= The problem =
An exact transcription of every entry is required, with the images left out.

Records from a data collection:
══════
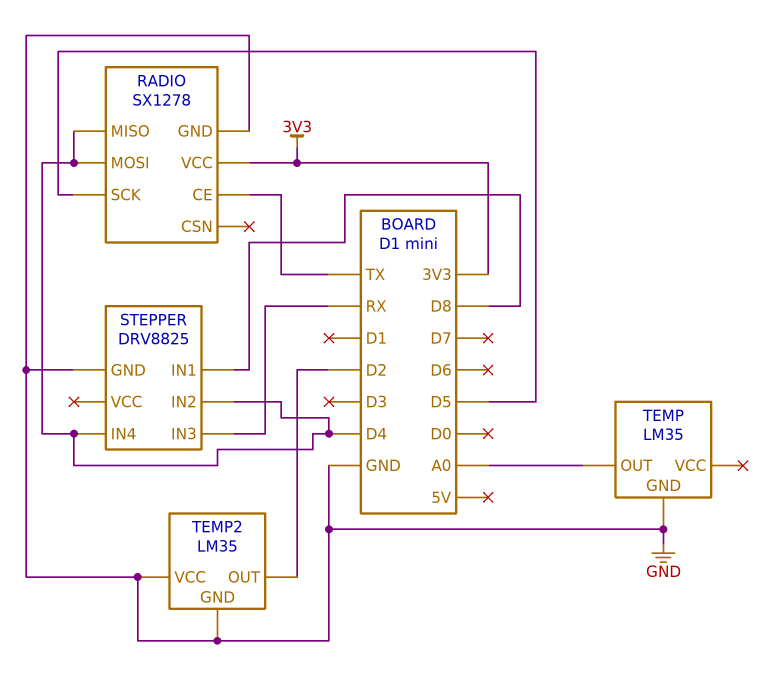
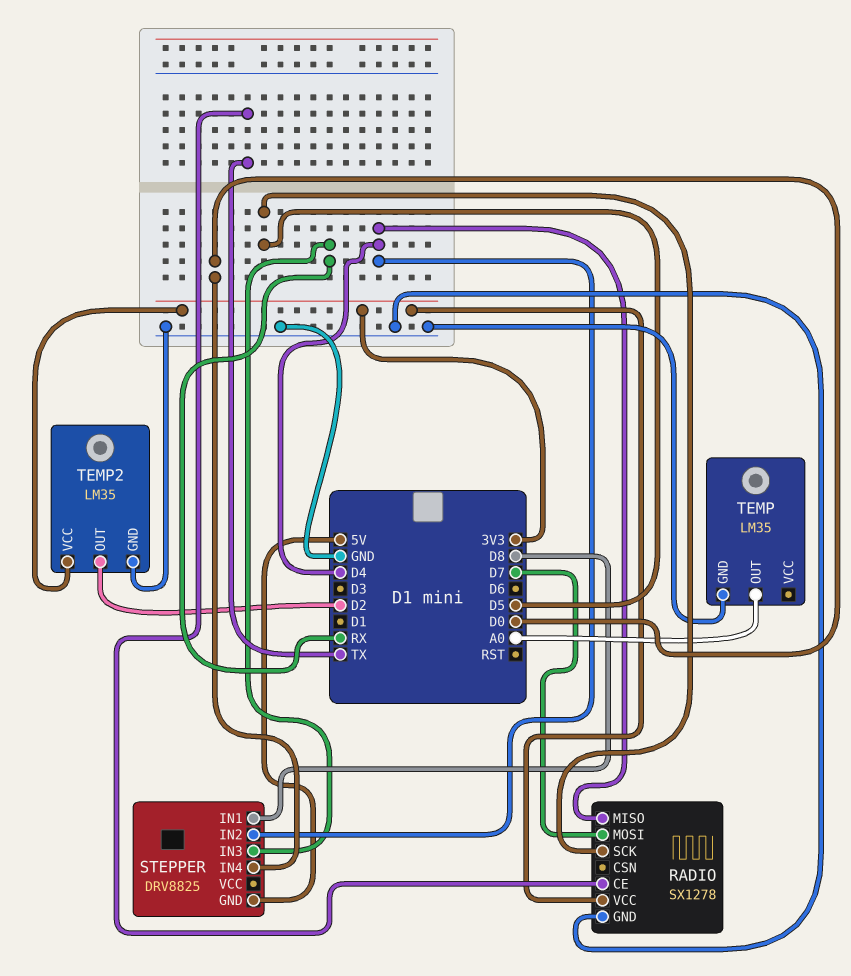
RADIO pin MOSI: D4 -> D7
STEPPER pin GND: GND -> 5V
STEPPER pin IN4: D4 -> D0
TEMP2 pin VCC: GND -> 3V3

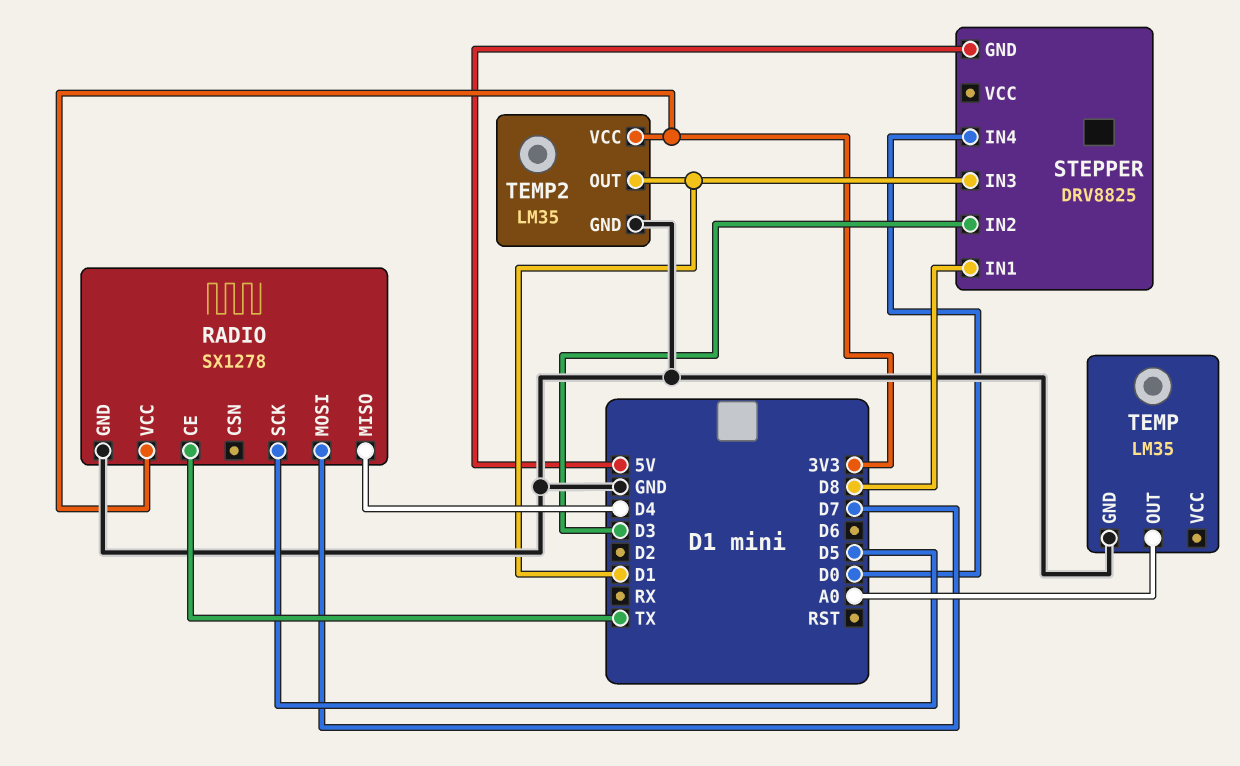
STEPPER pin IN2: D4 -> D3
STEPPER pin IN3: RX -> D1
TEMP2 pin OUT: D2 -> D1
══════
= Expected answer =
RADIO pin MOSI: D4 -> D7
STEPPER pin GND: GND -> 5V
STEPPER pin IN4: D4 -> D0
TEMP2 pin VCC: GND -> 3V3

STEPPER pin IN2: D4 -> D3
STEPPER pin IN3: RX -> D1
TEMP2 pin OUT: D2 -> D1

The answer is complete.